TASK DETAILS
Check each line of the material below for "brick" and copy those where it appears.

WORKING DATA
· · · · · · ·
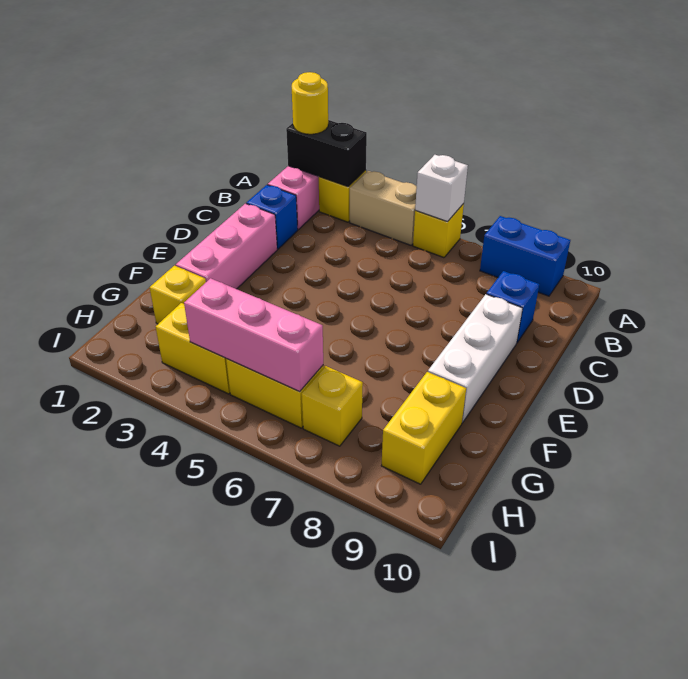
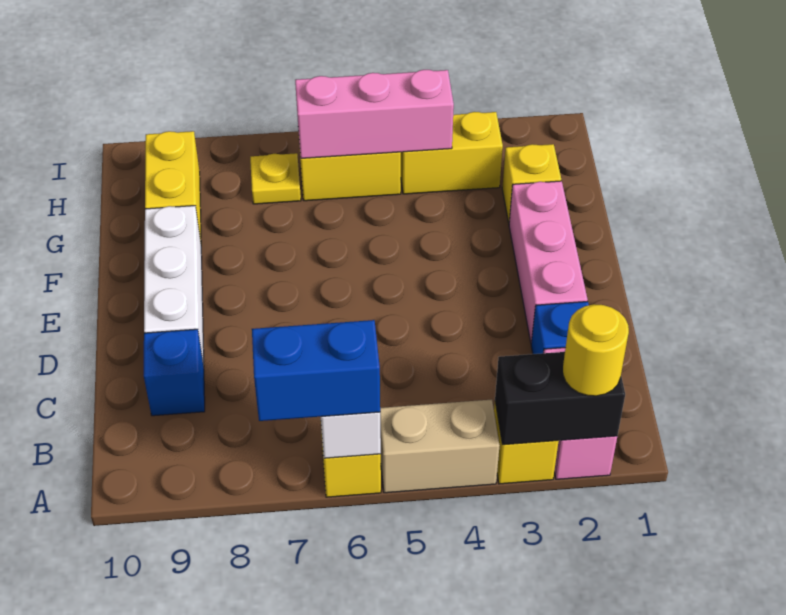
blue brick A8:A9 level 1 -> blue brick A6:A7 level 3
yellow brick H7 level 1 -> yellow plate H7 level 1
· · · · · · ·
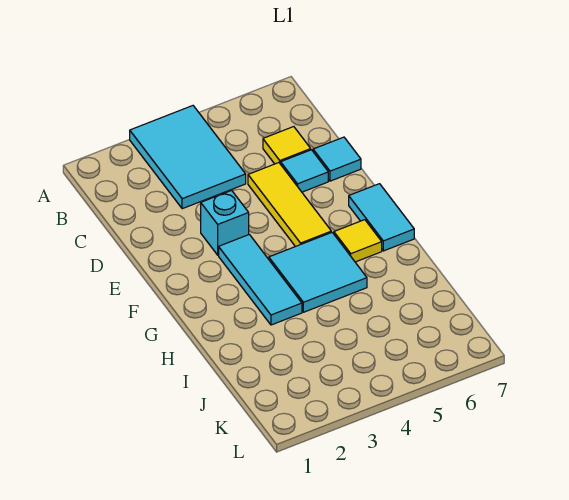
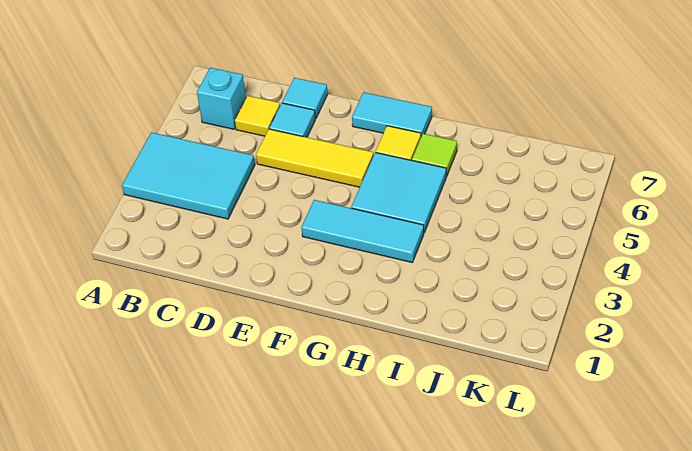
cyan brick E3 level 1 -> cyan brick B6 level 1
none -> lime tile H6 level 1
· · · · · · ·
SOLUTION TO THE PROBLEM
blue brick A8:A9 level 1 -> blue brick A6:A7 level 3
yellow brick H7 level 1 -> yellow plate H7 level 1
cyan brick E3 level 1 -> cyan brick B6 level 1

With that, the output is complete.